[Spatial reasoning data]
▼

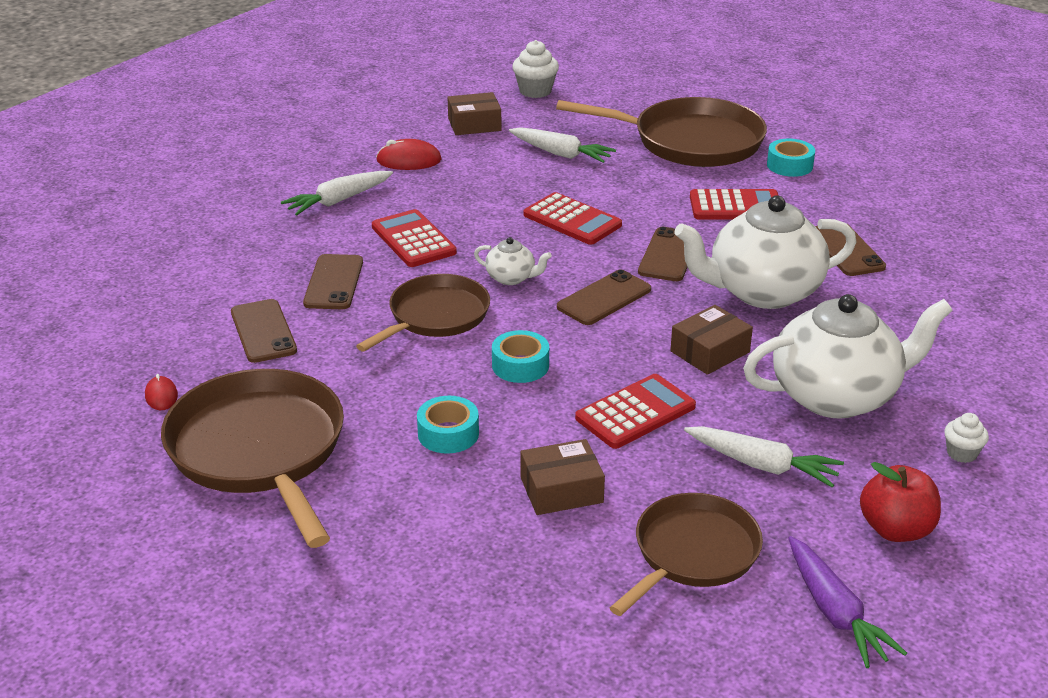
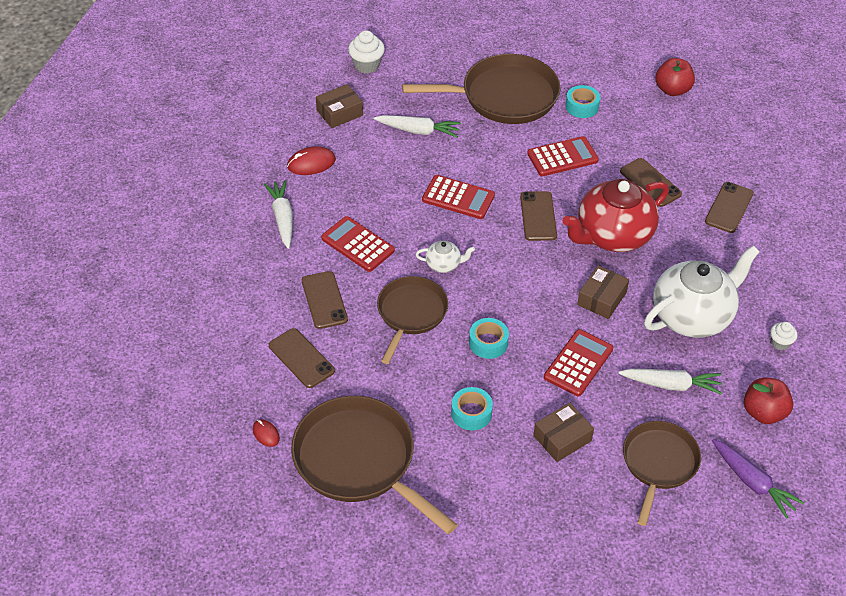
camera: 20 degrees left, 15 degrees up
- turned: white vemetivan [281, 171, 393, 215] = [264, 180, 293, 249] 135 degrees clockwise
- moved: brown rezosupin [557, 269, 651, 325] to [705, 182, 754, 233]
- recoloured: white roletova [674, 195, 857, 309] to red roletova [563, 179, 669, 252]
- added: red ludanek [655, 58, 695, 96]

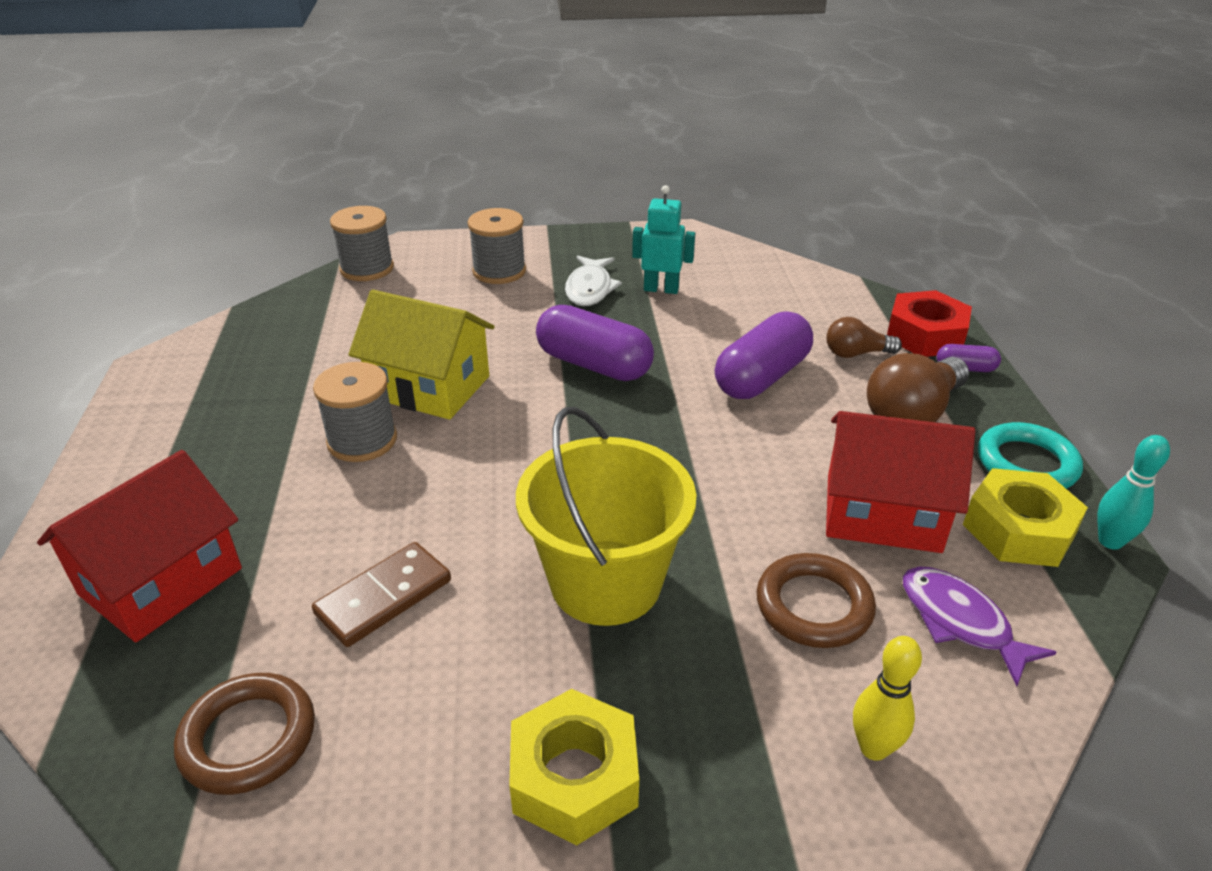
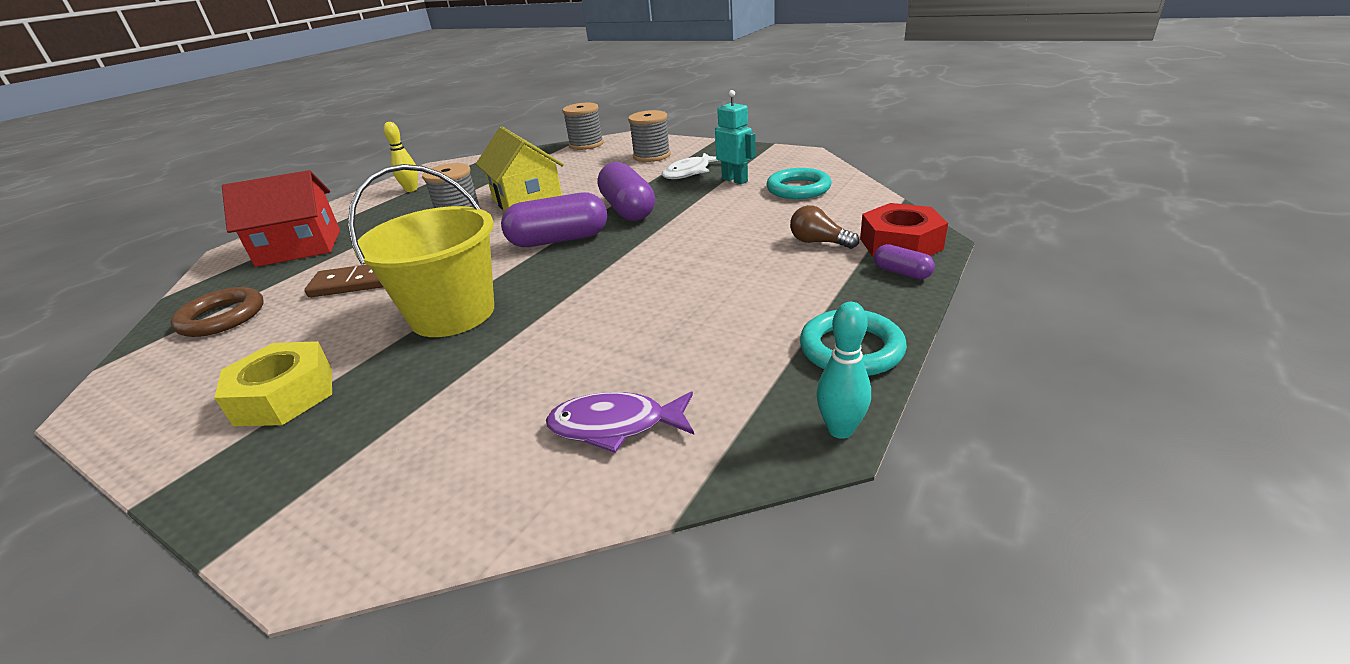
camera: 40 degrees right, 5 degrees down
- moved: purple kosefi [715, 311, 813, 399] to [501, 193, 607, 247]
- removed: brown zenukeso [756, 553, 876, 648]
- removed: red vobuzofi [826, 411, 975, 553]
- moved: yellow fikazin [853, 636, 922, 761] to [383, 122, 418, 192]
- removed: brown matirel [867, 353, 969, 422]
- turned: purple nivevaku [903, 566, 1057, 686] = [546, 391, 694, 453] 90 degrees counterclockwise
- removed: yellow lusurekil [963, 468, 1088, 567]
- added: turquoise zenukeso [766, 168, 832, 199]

▲

Exercise instructions
Reproduce the final stretch of lines exactly: the line containing "- moved: brown" through the last line of the data, both included. Pictures do not belong in the copy.

Solution to this problem
- moved: brown rezosupin [557, 269, 651, 325] to [705, 182, 754, 233]
- recoloured: white roletova [674, 195, 857, 309] to red roletova [563, 179, 669, 252]
- added: red ludanek [655, 58, 695, 96]

camera: 40 degrees right, 5 degrees down
- moved: purple kosefi [715, 311, 813, 399] to [501, 193, 607, 247]
- removed: brown zenukeso [756, 553, 876, 648]
- removed: red vobuzofi [826, 411, 975, 553]
- moved: yellow fikazin [853, 636, 922, 761] to [383, 122, 418, 192]
- removed: brown matirel [867, 353, 969, 422]
- turned: purple nivevaku [903, 566, 1057, 686] = [546, 391, 694, 453] 90 degrees counterclockwise
- removed: yellow lusurekil [963, 468, 1088, 567]
- added: turquoise zenukeso [766, 168, 832, 199]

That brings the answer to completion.